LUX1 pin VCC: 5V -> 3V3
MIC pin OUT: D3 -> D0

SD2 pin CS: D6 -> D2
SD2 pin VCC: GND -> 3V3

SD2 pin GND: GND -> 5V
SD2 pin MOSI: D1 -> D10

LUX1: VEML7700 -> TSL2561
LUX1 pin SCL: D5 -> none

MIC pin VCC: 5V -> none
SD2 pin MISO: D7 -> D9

--

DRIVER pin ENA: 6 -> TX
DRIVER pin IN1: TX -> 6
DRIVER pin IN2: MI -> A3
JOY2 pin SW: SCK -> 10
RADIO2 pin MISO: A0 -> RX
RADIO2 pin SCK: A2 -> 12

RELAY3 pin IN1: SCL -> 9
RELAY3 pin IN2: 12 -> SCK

==

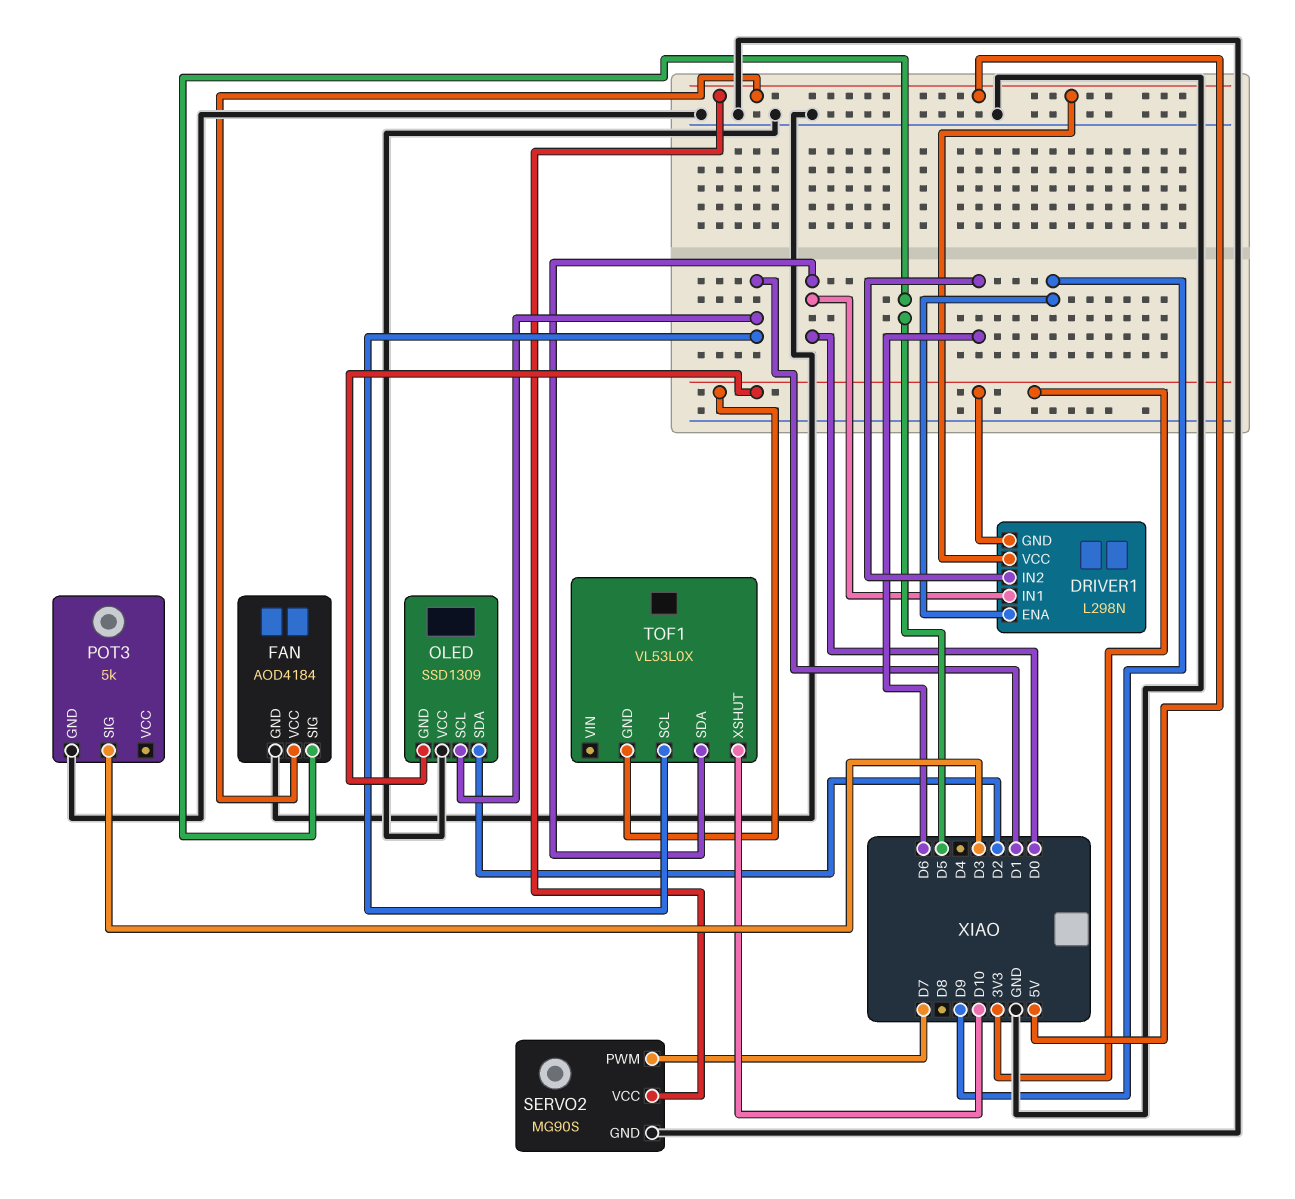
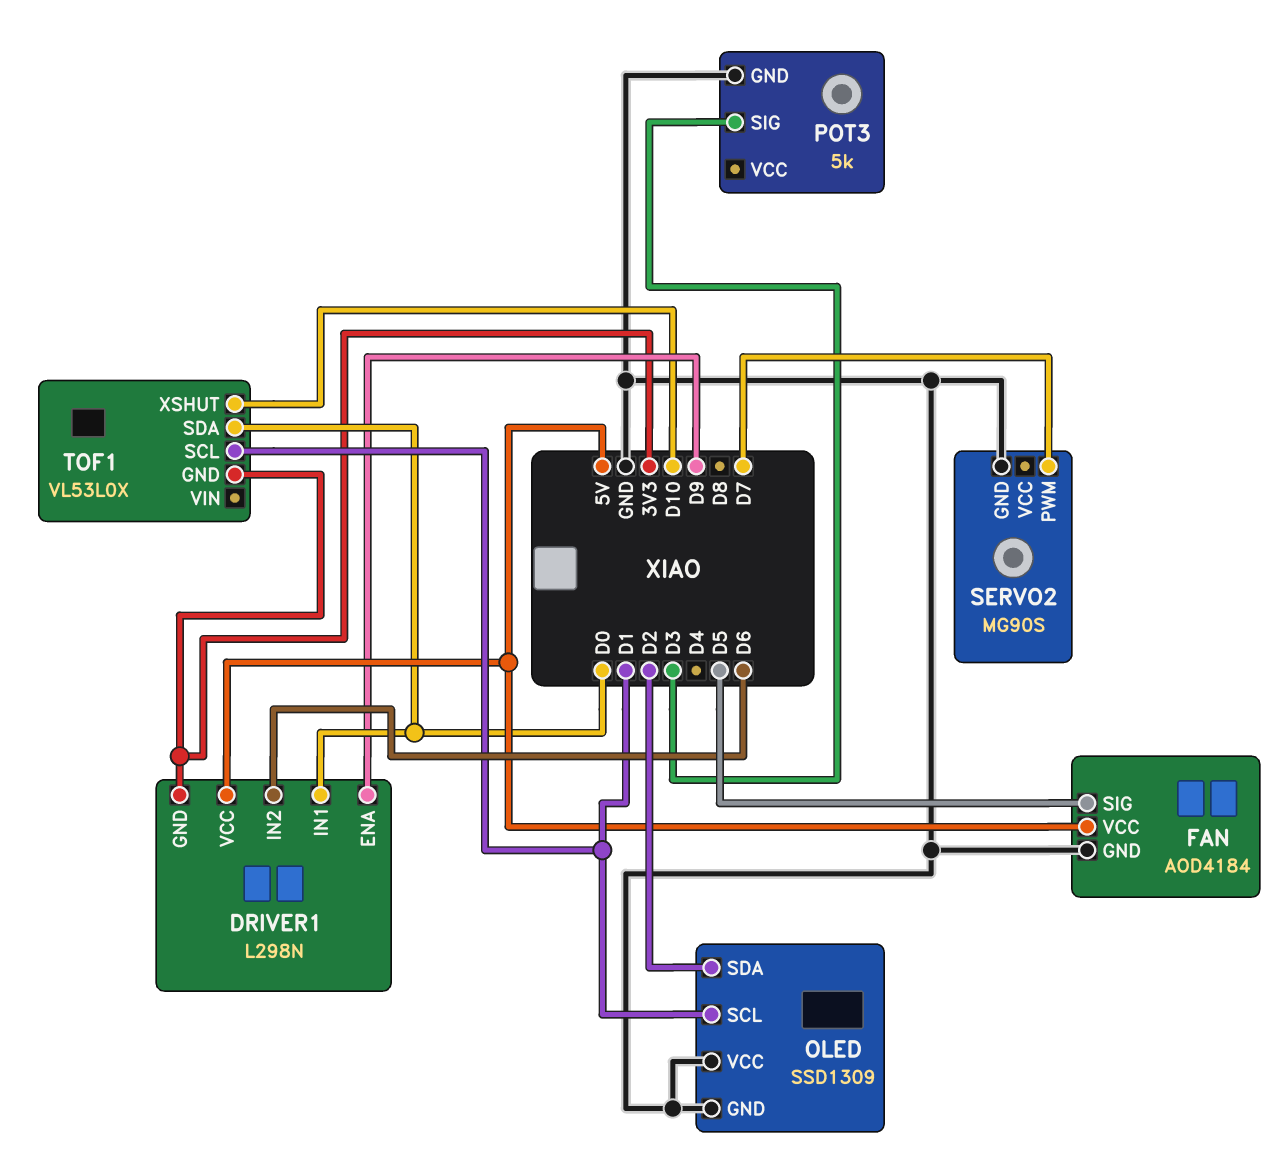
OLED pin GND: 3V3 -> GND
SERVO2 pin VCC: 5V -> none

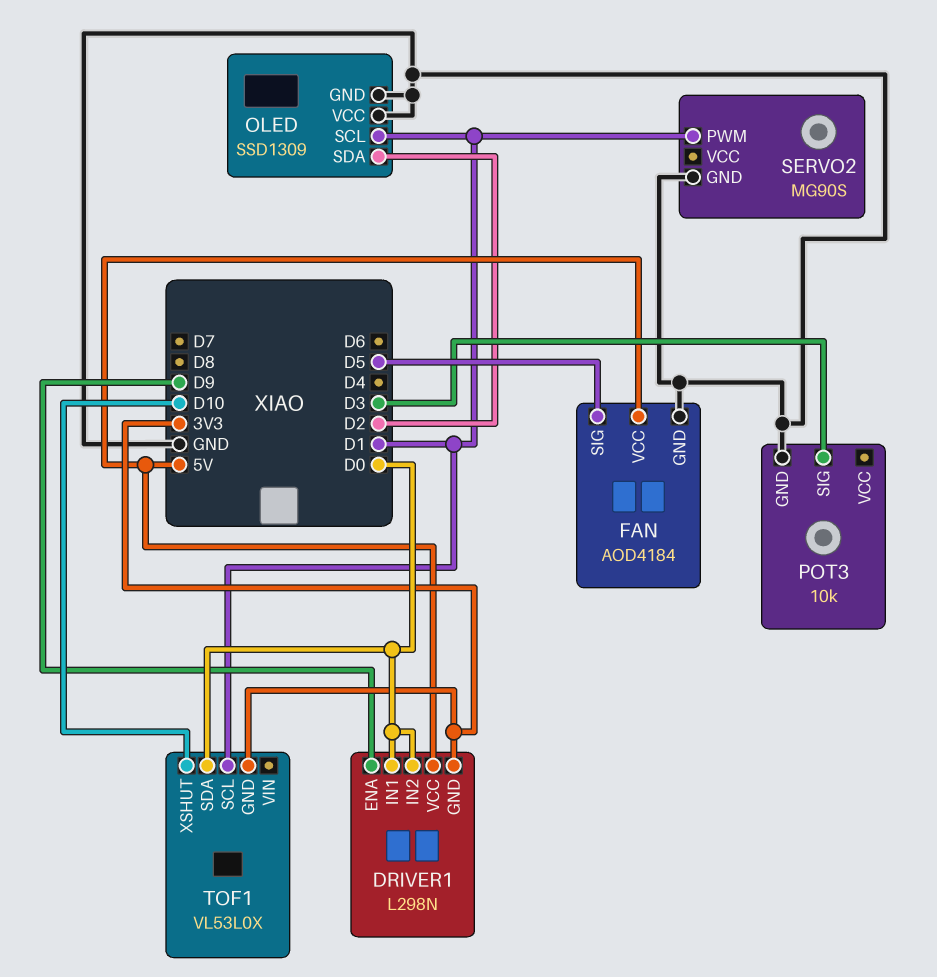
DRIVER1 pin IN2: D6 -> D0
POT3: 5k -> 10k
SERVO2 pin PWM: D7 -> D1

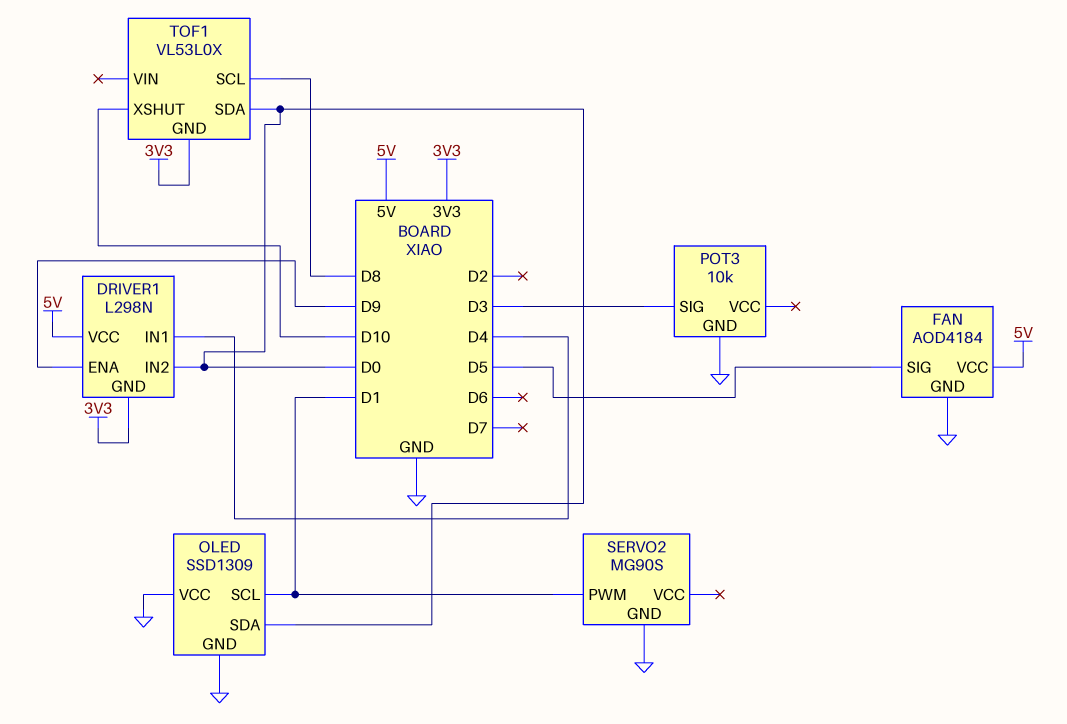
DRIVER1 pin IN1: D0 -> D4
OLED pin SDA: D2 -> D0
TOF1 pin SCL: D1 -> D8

§ YOUR TASK:
Your answer should be the lines above, from the line containing "DRIVER1 pin IN1: D0 -> D4" up to and including the line containing "TOF1 pin SCL: D1 -> D8", reproduced exactly and with nothing else.

§ YOUR SOLUTION:
DRIVER1 pin IN1: D0 -> D4
OLED pin SDA: D2 -> D0
TOF1 pin SCL: D1 -> D8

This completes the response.